_Records from a collection_.

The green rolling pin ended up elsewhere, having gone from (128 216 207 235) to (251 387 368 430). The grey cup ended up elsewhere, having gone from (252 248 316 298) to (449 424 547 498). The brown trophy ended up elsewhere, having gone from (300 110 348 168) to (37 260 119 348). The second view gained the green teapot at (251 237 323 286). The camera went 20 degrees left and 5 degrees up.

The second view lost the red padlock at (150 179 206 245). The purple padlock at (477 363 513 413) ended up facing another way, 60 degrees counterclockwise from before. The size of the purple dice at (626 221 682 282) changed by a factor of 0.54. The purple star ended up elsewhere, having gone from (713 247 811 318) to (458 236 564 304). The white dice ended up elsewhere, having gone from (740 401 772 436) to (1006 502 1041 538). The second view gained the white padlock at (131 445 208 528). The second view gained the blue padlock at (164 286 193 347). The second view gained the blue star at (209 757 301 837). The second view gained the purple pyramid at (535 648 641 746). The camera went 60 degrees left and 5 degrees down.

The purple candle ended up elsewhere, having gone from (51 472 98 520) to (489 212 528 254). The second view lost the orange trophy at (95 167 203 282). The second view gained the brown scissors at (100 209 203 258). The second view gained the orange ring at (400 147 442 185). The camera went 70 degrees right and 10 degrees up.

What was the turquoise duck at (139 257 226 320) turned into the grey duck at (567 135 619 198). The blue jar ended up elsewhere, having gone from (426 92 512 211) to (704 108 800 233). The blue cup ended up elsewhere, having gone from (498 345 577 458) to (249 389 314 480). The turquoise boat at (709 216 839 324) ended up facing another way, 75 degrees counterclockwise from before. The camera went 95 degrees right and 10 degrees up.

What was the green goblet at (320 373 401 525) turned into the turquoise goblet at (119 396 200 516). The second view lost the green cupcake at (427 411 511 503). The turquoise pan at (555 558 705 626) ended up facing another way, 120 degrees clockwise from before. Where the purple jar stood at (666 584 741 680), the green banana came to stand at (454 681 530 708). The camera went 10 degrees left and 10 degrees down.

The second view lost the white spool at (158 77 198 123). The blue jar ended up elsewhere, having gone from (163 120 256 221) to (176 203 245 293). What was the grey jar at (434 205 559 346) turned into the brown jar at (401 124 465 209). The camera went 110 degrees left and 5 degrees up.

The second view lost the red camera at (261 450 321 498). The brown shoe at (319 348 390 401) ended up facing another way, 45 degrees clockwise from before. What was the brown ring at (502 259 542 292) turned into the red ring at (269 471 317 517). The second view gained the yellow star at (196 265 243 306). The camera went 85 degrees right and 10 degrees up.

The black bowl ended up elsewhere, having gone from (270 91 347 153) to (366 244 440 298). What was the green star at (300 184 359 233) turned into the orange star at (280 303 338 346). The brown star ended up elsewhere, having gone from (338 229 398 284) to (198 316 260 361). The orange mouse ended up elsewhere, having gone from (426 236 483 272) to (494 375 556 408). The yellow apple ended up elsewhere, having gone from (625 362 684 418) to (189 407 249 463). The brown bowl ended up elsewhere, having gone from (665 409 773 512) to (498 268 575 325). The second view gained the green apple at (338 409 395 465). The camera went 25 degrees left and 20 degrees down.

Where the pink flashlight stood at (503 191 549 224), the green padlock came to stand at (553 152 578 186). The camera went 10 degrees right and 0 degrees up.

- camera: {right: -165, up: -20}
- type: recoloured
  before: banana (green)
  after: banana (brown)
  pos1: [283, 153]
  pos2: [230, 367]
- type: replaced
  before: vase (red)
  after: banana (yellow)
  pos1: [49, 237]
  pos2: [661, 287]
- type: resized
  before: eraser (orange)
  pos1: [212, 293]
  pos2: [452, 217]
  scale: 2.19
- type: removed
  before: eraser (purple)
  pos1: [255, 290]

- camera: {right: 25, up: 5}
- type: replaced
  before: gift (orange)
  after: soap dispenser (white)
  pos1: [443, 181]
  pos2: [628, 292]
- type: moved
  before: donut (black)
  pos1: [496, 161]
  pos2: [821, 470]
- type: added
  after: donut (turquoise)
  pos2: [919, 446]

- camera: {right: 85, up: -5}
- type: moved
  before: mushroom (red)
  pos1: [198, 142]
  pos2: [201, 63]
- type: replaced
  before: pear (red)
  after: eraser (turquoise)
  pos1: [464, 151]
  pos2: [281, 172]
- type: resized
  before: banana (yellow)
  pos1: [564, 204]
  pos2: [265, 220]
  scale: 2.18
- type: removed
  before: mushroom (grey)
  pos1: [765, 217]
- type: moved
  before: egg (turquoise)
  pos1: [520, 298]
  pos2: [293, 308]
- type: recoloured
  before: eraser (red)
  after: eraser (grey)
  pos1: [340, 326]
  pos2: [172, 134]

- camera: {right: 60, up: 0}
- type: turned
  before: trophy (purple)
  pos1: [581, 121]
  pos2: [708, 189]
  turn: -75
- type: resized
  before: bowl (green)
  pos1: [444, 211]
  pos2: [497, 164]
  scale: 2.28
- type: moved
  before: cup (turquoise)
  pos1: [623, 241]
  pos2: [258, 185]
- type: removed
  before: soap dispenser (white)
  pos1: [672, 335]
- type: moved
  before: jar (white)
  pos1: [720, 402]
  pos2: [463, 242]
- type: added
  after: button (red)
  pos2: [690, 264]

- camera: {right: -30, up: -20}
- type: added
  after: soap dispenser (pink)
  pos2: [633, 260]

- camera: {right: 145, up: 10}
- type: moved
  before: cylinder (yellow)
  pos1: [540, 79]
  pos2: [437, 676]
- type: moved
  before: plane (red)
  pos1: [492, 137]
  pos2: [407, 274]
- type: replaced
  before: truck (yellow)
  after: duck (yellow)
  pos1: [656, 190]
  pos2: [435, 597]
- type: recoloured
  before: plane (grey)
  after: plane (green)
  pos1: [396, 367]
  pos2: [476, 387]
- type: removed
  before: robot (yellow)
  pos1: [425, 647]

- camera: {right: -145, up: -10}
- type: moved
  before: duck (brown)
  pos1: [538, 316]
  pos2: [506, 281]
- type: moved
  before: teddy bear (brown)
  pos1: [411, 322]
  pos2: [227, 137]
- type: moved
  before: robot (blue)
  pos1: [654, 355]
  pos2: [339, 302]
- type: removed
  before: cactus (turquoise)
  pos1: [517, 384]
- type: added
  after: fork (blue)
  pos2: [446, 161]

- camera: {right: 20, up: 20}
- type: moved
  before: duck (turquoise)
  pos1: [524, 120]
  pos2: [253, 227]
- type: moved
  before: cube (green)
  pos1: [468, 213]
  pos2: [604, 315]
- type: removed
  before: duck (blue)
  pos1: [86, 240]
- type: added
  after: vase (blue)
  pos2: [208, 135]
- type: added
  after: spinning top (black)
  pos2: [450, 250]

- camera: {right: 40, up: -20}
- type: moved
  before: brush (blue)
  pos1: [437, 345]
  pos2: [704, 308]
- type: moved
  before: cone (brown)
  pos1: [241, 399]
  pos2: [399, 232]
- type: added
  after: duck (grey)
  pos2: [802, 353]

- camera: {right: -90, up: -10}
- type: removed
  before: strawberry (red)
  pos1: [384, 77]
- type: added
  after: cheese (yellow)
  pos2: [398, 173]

_Problem to solve_. Going line by line, set down the data above exactly as given.

_Output of the exercise_.
The green rolling pin ended up elsewhere, having gone from (128 216 207 235) to (251 387 368 430). The grey cup ended up elsewhere, having gone from (252 248 316 298) to (449 424 547 498). The brown trophy ended up elsewhere, having gone from (300 110 348 168) to (37 260 119 348). The second view gained the green teapot at (251 237 323 286). The camera went 20 degrees left and 5 degrees up.

The second view lost the red padlock at (150 179 206 245). The purple padlock at (477 363 513 413) ended up facing another way, 60 degrees counterclockwise from before. The size of the purple dice at (626 221 682 282) changed by a factor of 0.54. The purple star ended up elsewhere, having gone from (713 247 811 318) to (458 236 564 304). The white dice ended up elsewhere, having gone from (740 401 772 436) to (1006 502 1041 538). The second view gained the white padlock at (131 445 208 528). The second view gained the blue padlock at (164 286 193 347). The second view gained the blue star at (209 757 301 837). The second view gained the purple pyramid at (535 648 641 746). The camera went 60 degrees left and 5 degrees down.

The purple candle ended up elsewhere, having gone from (51 472 98 520) to (489 212 528 254). The second view lost the orange trophy at (95 167 203 282). The second view gained the brown scissors at (100 209 203 258). The second view gained the orange ring at (400 147 442 185). The camera went 70 degrees right and 10 degrees up.

What was the turquoise duck at (139 257 226 320) turned into the grey duck at (567 135 619 198). The blue jar ended up elsewhere, having gone from (426 92 512 211) to (704 108 800 233). The blue cup ended up elsewhere, having gone from (498 345 577 458) to (249 389 314 480). The turquoise boat at (709 216 839 324) ended up facing another way, 75 degrees counterclockwise from before. The camera went 95 degrees right and 10 degrees up.

What was the green goblet at (320 373 401 525) turned into the turquoise goblet at (119 396 200 516). The second view lost the green cupcake at (427 411 511 503). The turquoise pan at (555 558 705 626) ended up facing another way, 120 degrees clockwise from before. Where the purple jar stood at (666 584 741 680), the green banana came to stand at (454 681 530 708). The camera went 10 degrees left and 10 degrees down.

The second view lost the white spool at (158 77 198 123). The blue jar ended up elsewhere, having gone from (163 120 256 221) to (176 203 245 293). What was the grey jar at (434 205 559 346) turned into the brown jar at (401 124 465 209). The camera went 110 degrees left and 5 degrees up.

The second view lost the red camera at (261 450 321 498). The brown shoe at (319 348 390 401) ended up facing another way, 45 degrees clockwise from before. What was the brown ring at (502 259 542 292) turned into the red ring at (269 471 317 517). The second view gained the yellow star at (196 265 243 306). The camera went 85 degrees right and 10 degrees up.

The black bowl ended up elsewhere, having gone from (270 91 347 153) to (366 244 440 298). What was the green star at (300 184 359 233) turned into the orange star at (280 303 338 346). The brown star ended up elsewhere, having gone from (338 229 398 284) to (198 316 260 361). The orange mouse ended up elsewhere, having gone from (426 236 483 272) to (494 375 556 408). The yellow apple ended up elsewhere, having gone from (625 362 684 418) to (189 407 249 463). The brown bowl ended up elsewhere, having gone from (665 409 773 512) to (498 268 575 325). The second view gained the green apple at (338 409 395 465). The camera went 25 degrees left and 20 degrees down.

Where the pink flashlight stood at (503 191 549 224), the green padlock came to stand at (553 152 578 186). The camera went 10 degrees right and 0 degrees up.

- camera: {right: -165, up: -20}
- type: recoloured
  before: banana (green)
  after: banana (brown)
  pos1: [283, 153]
  pos2: [230, 367]
- type: replaced
  before: vase (red)
  after: banana (yellow)
  pos1: [49, 237]
  pos2: [661, 287]
- type: resized
  before: eraser (orange)
  pos1: [212, 293]
  pos2: [452, 217]
  scale: 2.19
- type: removed
  before: eraser (purple)
  pos1: [255, 290]

- camera: {right: 25, up: 5}
- type: replaced
  before: gift (orange)
  after: soap dispenser (white)
  pos1: [443, 181]
  pos2: [628, 292]
- type: moved
  before: donut (black)
  pos1: [496, 161]
  pos2: [821, 470]
- type: added
  after: donut (turquoise)
  pos2: [919, 446]

- camera: {right: 85, up: -5}
- type: moved
  before: mushroom (red)
  pos1: [198, 142]
  pos2: [201, 63]
- type: replaced
  before: pear (red)
  after: eraser (turquoise)
  pos1: [464, 151]
  pos2: [281, 172]
- type: resized
  before: banana (yellow)
  pos1: [564, 204]
  pos2: [265, 220]
  scale: 2.18
- type: removed
  before: mushroom (grey)
  pos1: [765, 217]
- type: moved
  before: egg (turquoise)
  pos1: [520, 298]
  pos2: [293, 308]
- type: recoloured
  before: eraser (red)
  after: eraser (grey)
  pos1: [340, 326]
  pos2: [172, 134]

- camera: {right: 60, up: 0}
- type: turned
  before: trophy (purple)
  pos1: [581, 121]
  pos2: [708, 189]
  turn: -75
- type: resized
  before: bowl (green)
  pos1: [444, 211]
  pos2: [497, 164]
  scale: 2.28
- type: moved
  before: cup (turquoise)
  pos1: [623, 241]
  pos2: [258, 185]
- type: removed
  before: soap dispenser (white)
  pos1: [672, 335]
- type: moved
  before: jar (white)
  pos1: [720, 402]
  pos2: [463, 242]
- type: added
  after: button (red)
  pos2: [690, 264]

- camera: {right: -30, up: -20}
- type: added
  after: soap dispenser (pink)
  pos2: [633, 260]

- camera: {right: 145, up: 10}
- type: moved
  before: cylinder (yellow)
  pos1: [540, 79]
  pos2: [437, 676]
- type: moved
  before: plane (red)
  pos1: [492, 137]
  pos2: [407, 274]
- type: replaced
  before: truck (yellow)
  after: duck (yellow)
  pos1: [656, 190]
  pos2: [435, 597]
- type: recoloured
  before: plane (grey)
  after: plane (green)
  pos1: [396, 367]
  pos2: [476, 387]
- type: removed
  before: robot (yellow)
  pos1: [425, 647]

- camera: {right: -145, up: -10}
- type: moved
  before: duck (brown)
  pos1: [538, 316]
  pos2: [506, 281]
- type: moved
  before: teddy bear (brown)
  pos1: [411, 322]
  pos2: [227, 137]
- type: moved
  before: robot (blue)
  pos1: [654, 355]
  pos2: [339, 302]
- type: removed
  before: cactus (turquoise)
  pos1: [517, 384]
- type: added
  after: fork (blue)
  pos2: [446, 161]

- camera: {right: 20, up: 20}
- type: moved
  before: duck (turquoise)
  pos1: [524, 120]
  pos2: [253, 227]
- type: moved
  before: cube (green)
  pos1: [468, 213]
  pos2: [604, 315]
- type: removed
  before: duck (blue)
  pos1: [86, 240]
- type: added
  after: vase (blue)
  pos2: [208, 135]
- type: added
  after: spinning top (black)
  pos2: [450, 250]

- camera: {right: 40, up: -20}
- type: moved
  before: brush (blue)
  pos1: [437, 345]
  pos2: [704, 308]
- type: moved
  before: cone (brown)
  pos1: [241, 399]
  pos2: [399, 232]
- type: added
  after: duck (grey)
  pos2: [802, 353]

- camera: {right: -90, up: -10}
- type: removed
  before: strawberry (red)
  pos1: [384, 77]
- type: added
  after: cheese (yellow)
  pos2: [398, 173]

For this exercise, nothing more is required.